■ **Exercise**:
Copy each line from the block of data below that contains the string "markup".

A block of data:
====

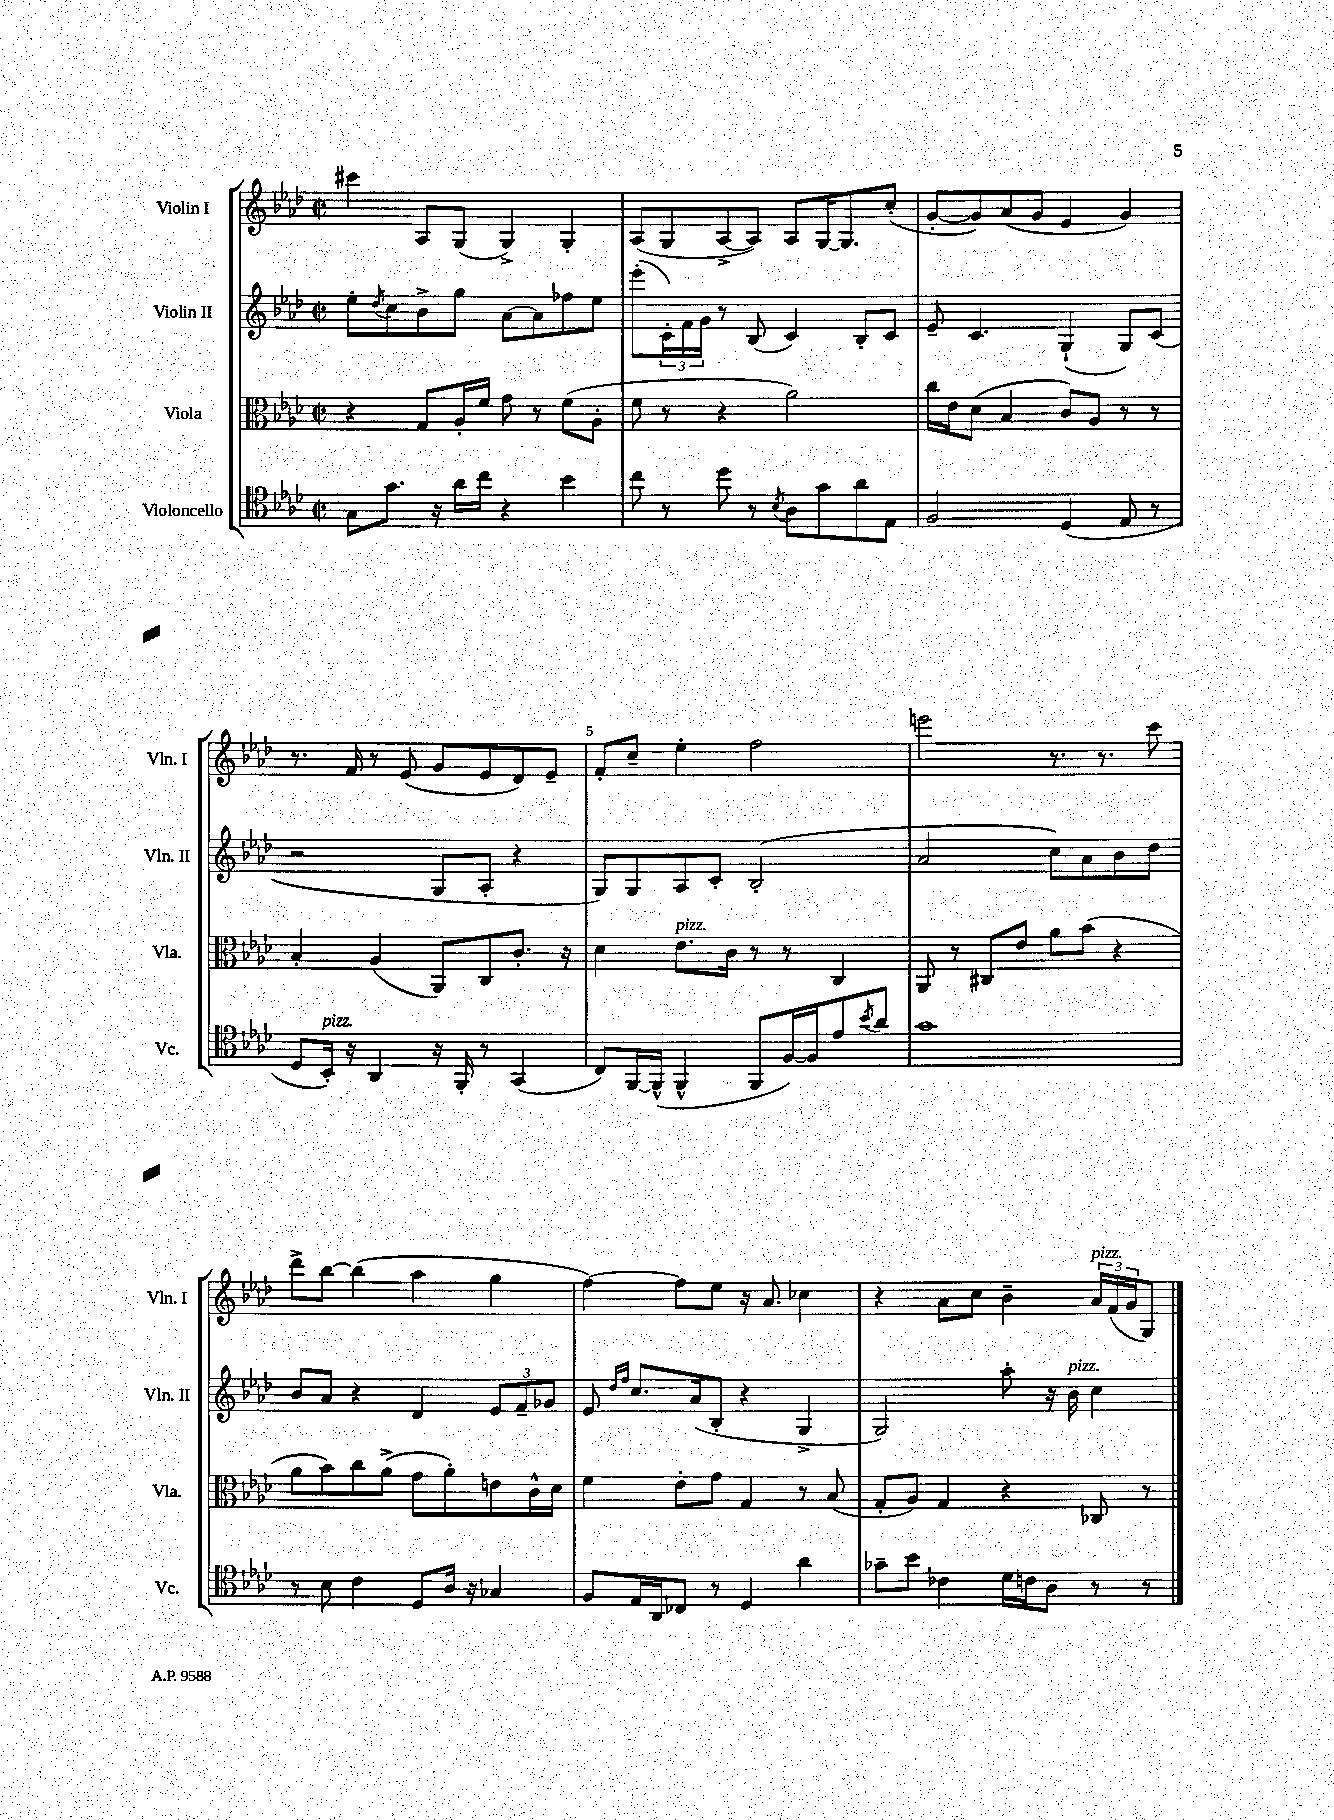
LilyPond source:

<<
\new StaffGroup <<
\new Staff = "s0" \with { instrumentName = "Violin I" shortInstrumentName = "Vln. I" } {
    \clef treble \key aes \major \defaultTimeSignature \time 2/2
    cis'''4 aes8 g8( g4->) g4-. |
    aes8( g8 aes8~-> aes8) aes8 g16~ g8. c''8-.( |
    g'8~-. g'8) aes'8( g'8 ees'4 g'4) |
    r8. f'16 r8 ees'8( g'8 ees'8 des'8) ees'8-- |
    f'8-. c''8-- ees''4-. f''2 |
    e'''2 r8. r8. c'''8 |
    des'''8-> bes''8~ bes''4( aes''4 g''4 |
    f''4~) f''8 ees''8 r16 aes'8. ces''4 |
    r4 aes'8 c''8 bes'4-- \tuplet 3/2 { aes'16^\markup { \italic "pizz." } f'16( g'16 } g8) \bar "|." |
}
\new Staff = "s1" \with { instrumentName = "Violin II" shortInstrumentName = "Vln. II" } {
    \clef treble \key aes \major \defaultTimeSignature \time 2/2
    ees''8-. \acciaccatura { des''8 } c''8 bes'8-> g''8 aes'8~ aes'8 fes''8 ees''8 |
    ees'''8-.( \tuplet 3/2 { c'16-.) f'16 g'16 } r8 bes8( c'4) bes8-. c'8 |
    ees'8-- c'4. g4-!( g8) c'8( |
    r2 g8 aes8-. r4 |
    g8) g8 aes8 c'8-. bes2-.( |
    aes'2 c''8) aes'8 bes'8 des''8 |
    bes'8 aes'8 r4 des'4 \tuplet 3/2 { ees'8 f'8-- ges'8 } |
    ees'8 \grace { des''16 f''16 } c''8. aes'16( bes8-. r4 g4-> |
    g2) aes''8-. r16 bes'16^\markup { \italic "pizz." } c''4 \bar "|." |
}
\new Staff = "s2" \with { instrumentName = "Viola" shortInstrumentName = "Vla." } {
    \clef alto \key aes \major \defaultTimeSignature \time 2/2
    r4 g8 aes16-. f'16 g'8 r8 f'8( aes8-. |
    f'8 r8 r4 aes'2) |
    c''16 ees'16 des'8( bes4 c'8) aes8 r8 r8 |
    bes4-. aes4( aes,8) c8 c'8.-. r16 |
    des'4 ees'8.^\markup { \italic "pizz." } c'16 r8 r8 c4 |
    aes,8 r8 cis8 ees'8 aes'8 bes'8( r4 |
    aes'8 bes'8) c''8 aes'8->( g'8 aes'8-.) e'8 c'16-^ des'16 |
    f'4 ees'8-. g'8 g4 r8 bes8( |
    g8-. aes8) g4 r4 ces8 r8 \bar "|." |
}
\new Staff = "s3" \with { instrumentName = "Violoncello" shortInstrumentName = "Vc." } {
    \clef tenor \key aes \major \defaultTimeSignature \time 2/2
    g8 g'8. r16 aes'16 c''16 r4 bes'4 |
    c''8 r8 des''8 r8 \acciaccatura { bes8 } aes8 g'8 aes'8 ees8 |
    f2 des4( ees8 r8 |
    des8 bes,16-.^\markup { \italic "pizz." }) r16 aes,4 r16 f,16-. r8 g,4( |
    c8) f,16~ f,16-^( f,4-^ f,8 f16~) f16 ees'8 \acciaccatura { bes'8 } aes'8 |
    g'1 |
    r8 bes8 c'4 des8 aes16 r16 ges4 |
    f8 ees16 aes,16 ces8 r8 des4 aes'4 |
    ges'8-- bes'8 ces'4 des'16 c'16 aes8 r8 r8 \bar "|." |
}
>>
>>
\layout { \context { \Score \override BarNumber.break-visibility = ##(#f #t #t) barNumberVisibility = #(every-nth-bar-number-visible 5) } }
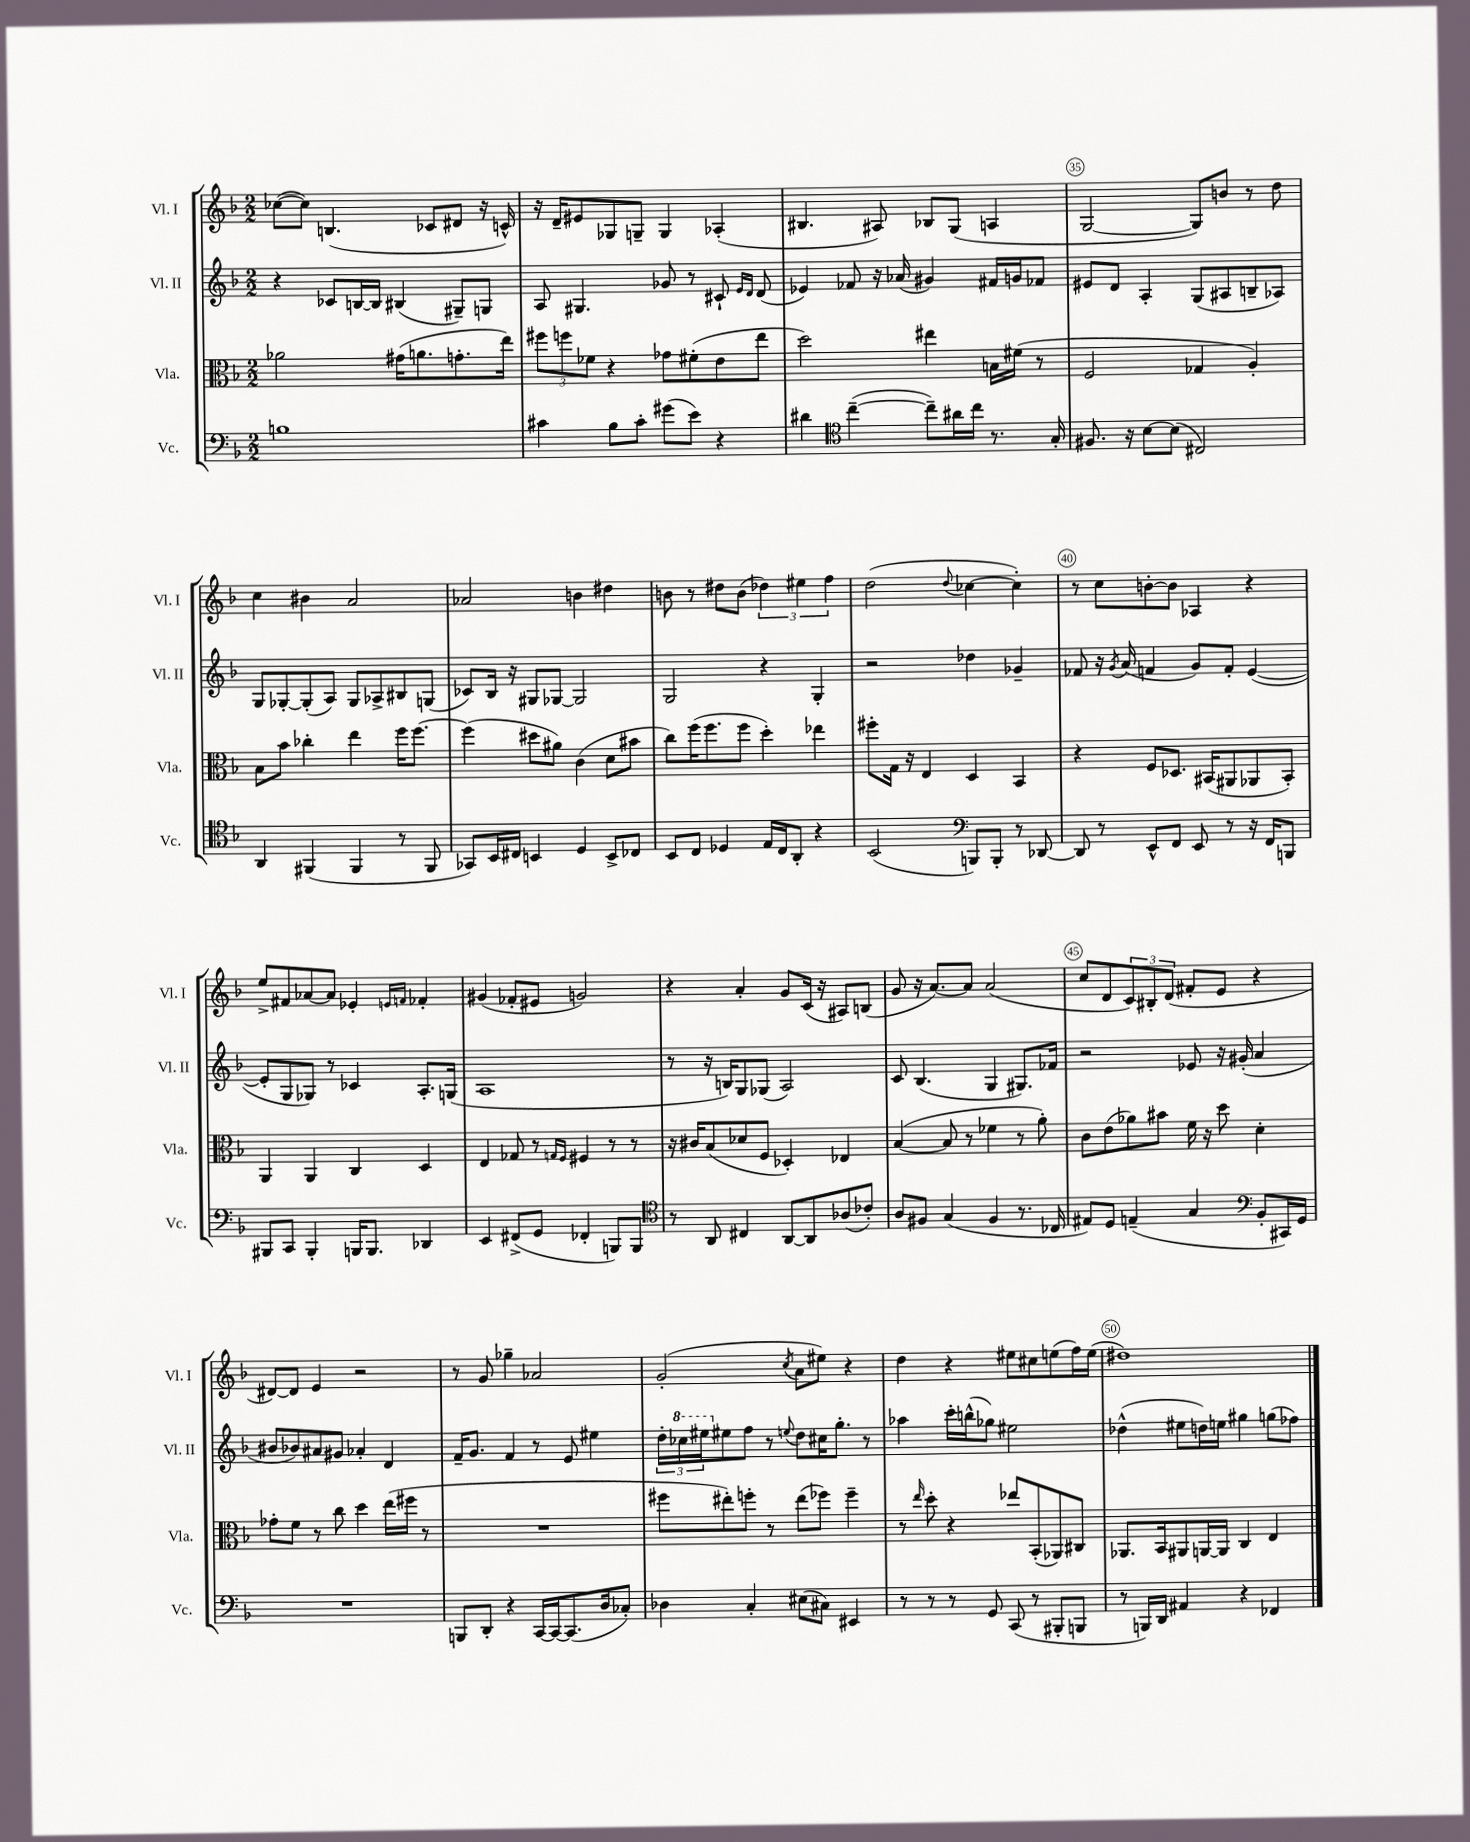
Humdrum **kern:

**kern	**kern	**kern	**kern
*staff4	*staff3	*staff2	*staff1
*clefF4	*clefC3	*clefG2	*clefG2
*k[b-]	*k[b-]	*k[b-]	*k[b-]
*M2/2	*M2/2	*M2/2	*M2/2
1B	2a-	4r	([8cc-
.	.	.	8cc-])
.	.	8c-	(4.B
.	.	[16B	.
.	.	16B]	.
.	(16g#	(4B#	.
.	8.a	.	.
.	.	.	8c-
.	8.g'	8G#~)	8d#
.	.	8G	16r
.	16ee)	.	16c^^)
=	=	=	=
4c#	12ff#	8A	16r
.	.	.	16d~
.	12ff	.	.
.	.	4.G#	8e#
.	12f-	.	.
8B-	4r	.	8G-
8c#'	.	.	8G~
(8g#	8g-	8g-	4G
8e)	(8f#'	8r	.
4r	8e	8c#`	(4A-'
.	.	16qqe	.
.	.	16qqd	.
.	8ee	(8d	.
=	=	=	=
4d#	2dd)	4e-)	4.B#
*clefC4	*	*	*
([4cc~	.	8f-	.
.	.	16r	8A#)
.	.	(16a-	.
8cc~])	4ee#	4g#)	8B-
16a#	.	.	(8G
16cc	.	.	.
8.r	16B	16f#	4A
.	(16f#	16g	.
.	8r	8f-	.
16G'	.	.	.
=	=	=	=
8.F#	2F	8e#	[2G
.	.	8d	.
16r	.	.	.
[8B-	.	4A'	.
(8B-]	.	.	.
2C#)	4G-	(8G	8G])
.	.	8A#	8b
.	4A')	8B~	8r
.	.	8A-)	8dd
=	=	=	=
4AA	8B-	8G	4cc
.	8b-	[8G-'	.
(4FF#	4cc-'	(8G-']	4b#
.	.	8A)	.
4FF#	4ee	8G-	2a
.	.	8A-^	.
8r	16ff	8B#	.
.	[8.ff	.	.
8FF#	.	(8G	.
=	=	=	=
8GG-)	(4ff]	8c-)	2a-
16BB-	.	16B-	.
16C#	.	16r	.
4BB	8dd#	8G#	.
.	8a#)	[8G-	.
4D	(4c	2G-]	4b
8BB^	8d	.	4dd#
8C-	8b#	.	.
=	=	=	=
8BB-	8cc)	2G	8b
8C	(16ff	.	8r
.	8.ff	.	.
4D-	.	.	8dd#
.	8ff	.	(8b
16E	4dd')	4r	6dd-)
16C	.	.	.
8AA'	.	.	.
.	.	.	6ee#
4r	4ee-	4G'	.
.	.	.	6ff
=	=	=	=
(2BB-	8ff#'	2r	(2dd
.	16G	.	.
.	16r	.	.
.	4E	.	.
*clefF4	*	*	*
.	.	.	8qqdd
8BBB)	4D	4dd-	[4cc-
8BBB'	.	.	.
8r	4BB-	4g-~	4cc-'])
[8DD-	.	.	.
=	=	=	=
8DD-]	4r	8f-	8r
8r	.	16r	8cc
.	.	8qg	.
.	.	(16a	.
8EE^^	8F	4f	[8b'
8FF	8.D-	.	8b]
8EE	.	8g)	4A-
.	(16BB#	.	.
8r	8AA#	8f'	.
16r	8AA-	([4e	4r
16FF	.	.	.
8BBB	8BB#')	.	.
=	=	=	=
8BBB#	4AA	8e']	8ee^
8CC	.	8G	8f#
4BBB#'	4AA	8G-)	[8a-
.	.	8r	8a-]
16BBB	4C	4c-	4e-'
8.BBB	.	.	.
.	.	.	16qqe
.	.	.	16qqf
4DD-	4D	8.A'	4f-'
.	.	(16G	.
=	=	=	=
4EE	4E	1A	(4g#
(8FF#^	8G-	.	8f-'
8GG	8r	.	8e#
.	16qqG	.	.
.	16qqF	.	.
4FF-'	4F#	.	2g)
8BBB)	8r	.	.
8BBB	8r	.	.
=	=	=	=
*clefC4	*	*	*
8r	16r	8r	4r
.	16c#	.	.
8AA	(8B-	16r	.
.	.	16B)	.
4C#	8d-	8G	4a'
.	8F	(8G-	.
[8AA	4D-')	2A)	8g
8AA]	.	.	(16c
.	.	.	16r
(8A-	4E-	.	8A#)
8c-')	.	.	(8B
=	=	=	=
8A	([4B-	8c	8g
8F#	.	(4.B-	16r
.	.	.	[8.a)
(4G	8B-]	.	.
.	8r	.	8a]
4F#	4f-	4G	(2a
8.r	8r	8.G#)	.
.	8a')	.	.
16C-	.	16f-	.
=	=	=	=
8E#)	8c	2r	8cc
8D	(8e	.	8d
(4E~	8a-)	.	12c)
.	.	.	12B#'
.	8b#	.	.
.	.	.	(12d
4G	16f	8e-	8f#'
.	16r	.	.
.	8dd	16r	8e
.	.	(16g#'	.
*clefF4	*	*	*
8BB-'	4d'	4a	4r
16CC#)	.	.	.
16GG	.	.	.
=	=	=	=
1r	8g-'	8b#	[8d#)
.	8f	8b-)	8d#]
.	8r	8a#	4e
.	8cc	8g#	.
.	4dd	4a-'	2r
.	(16ee	4d	.
.	16ff#	.	.
.	8r	.	.
=	=	=	=
8BBB	1r	16f~	8r
.	.	8.g	.
8DD'	.	.	8g
4r	.	4f	4gg-~
[16CC	.	8r	2a-
16CC_	.	.	.
(8.CC]	.	8e	.
.	.	4ee#	.
16D	.	.	.
8C-')	.	.	.
=	=	=	=
4D-	8ff#	24dd'	(2g'
.	.	24ccc-	.
.	.	24eee#	.
.	8ee#')	8ee#	.
4C'	8ff'	8ff	.
.	8r	8r	.
.	.	8qqee	8qcc
(8E#	(8ee#	8dd	8a
8C#)	8ff-)	16cc#	8ee#)
.	.	8.gg'	.
4EE#	4ff-~	.	4r
.	.	8r	.
=	=	=	=
8r	8r	4aa-	4dd
.	16qqee	.	.
8r	8dd'	.	.
8r	4r	16ccc'	4r
.	.	(16bb^^	.
8GG	.	8gg-)	.
(8CC	8ee-	2ee#	8ee#
8r	(8BB-'	.	8cc#
8BBB#'	8AA-)	.	(8ee
8BBB	8C#	.	16ff)
.	.	.	(16ee
=	=	=	=
8r	8.AA-	(4dd-^^	1dd#)
16BBB)	.	.	.
16DD	16BB-	.	.
4AA#	8AA#	8ee#	.
.	[16AA	16dd)	.
.	16AA]	16ee	.
4r	4C	4gg#	.
4FF-	4E	(8gg	.
.	.	8ff-)	.
==	==	==	==
*-	*-	*-	*-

====

■ **Solution for this problem**:
    r4 aes'8 c''8 bes'4-- \tuplet 3/2 { aes'16^\markup { \italic "pizz." } f'16( g'16 } g8) \bar "|." |
    g2) aes''8-. r16 bes'16^\markup { \italic "pizz." } c''4 \bar "|." |
    des'4 ees'8.^\markup { \italic "pizz." } c'16 r8 r8 c4 |
    des8 bes,16-.^\markup { \italic "pizz." }) r16 aes,4 r16 f,16-. r8 g,4( |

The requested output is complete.